Image sequences with motion text
_ _ _ _ _ _ _

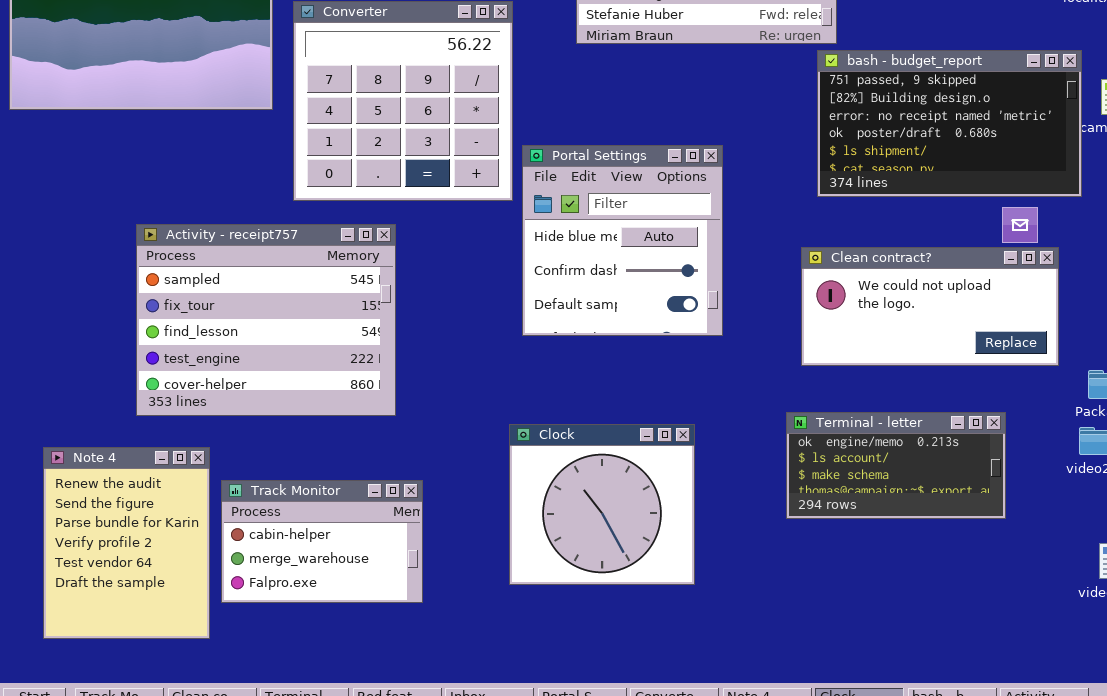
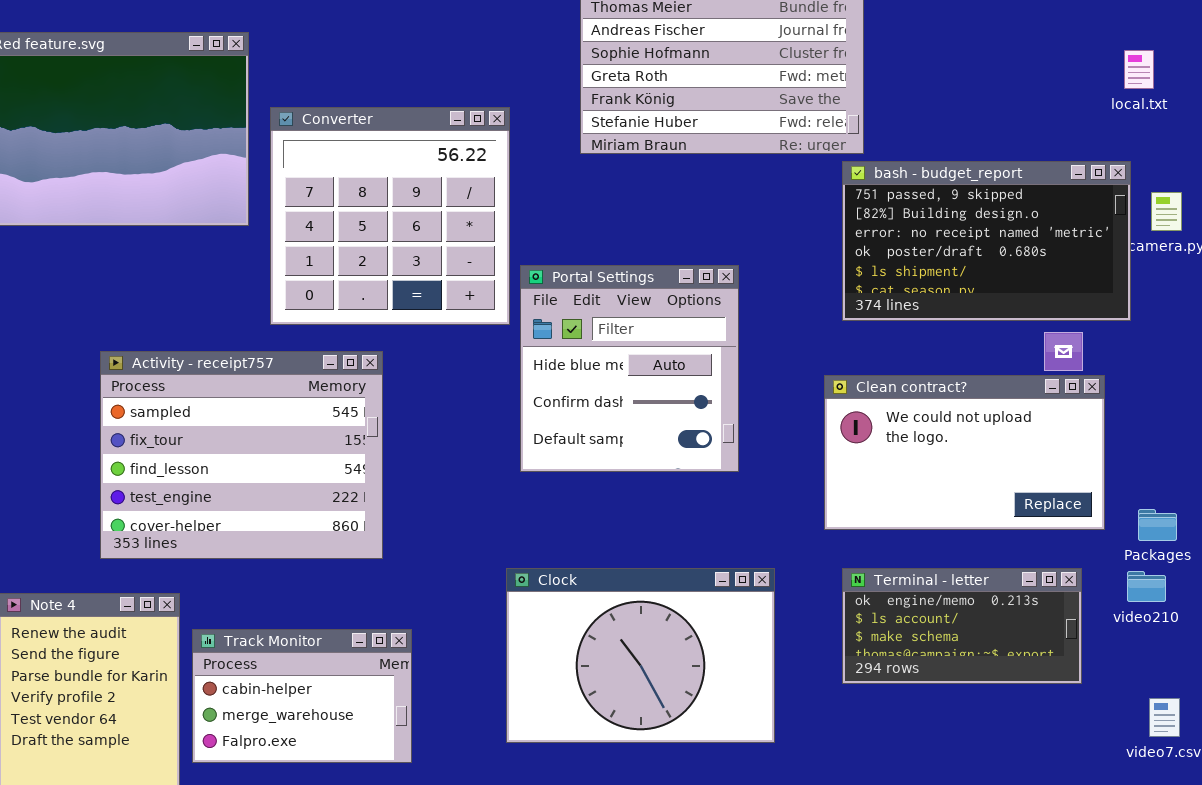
Clean contract?: [801,247,1059,366] -> [824,375,1105,530], resized
Terminal - letter: [786,412,1006,519] -> [842,568,1082,684], moved
Clock: [509,424,695,585] -> [506,568,775,743], resized

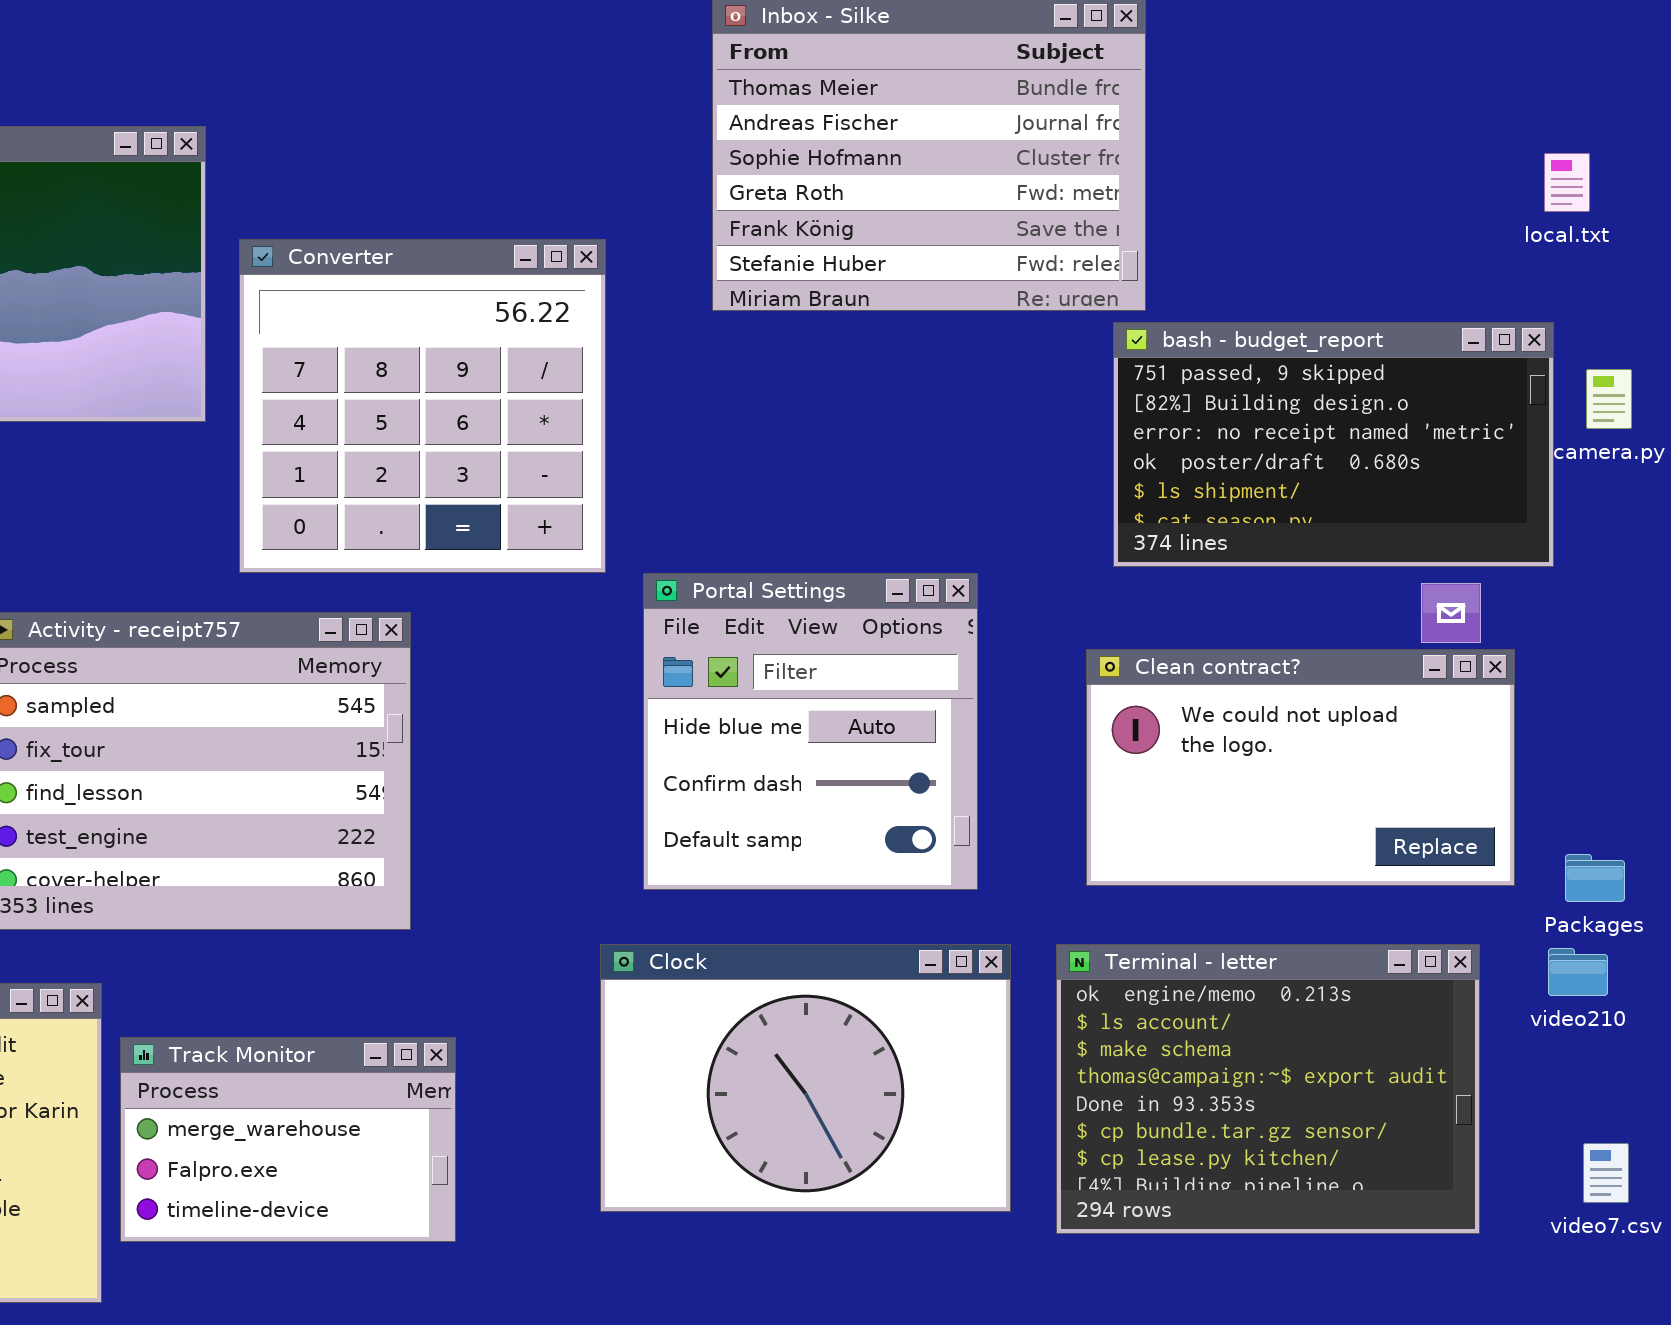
Portal Settings: [520,265,739,472] -> [643,573,978,890], moved
Terminal - letter: [842,568,1082,684] -> [1056,944,1480,1234], resized
Track Monitor: [192,629,412,763] -> [120,1037,456,1242], scrolled down 1 row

_ _ _ _ _ _ _

Action item
Only lines that hold the string "Terminal" belong in the answer, so copy every one of them from the records.

Response to the task
Terminal - letter: [786,412,1006,519] -> [842,568,1082,684], moved
Terminal - letter: [842,568,1082,684] -> [1056,944,1480,1234], resized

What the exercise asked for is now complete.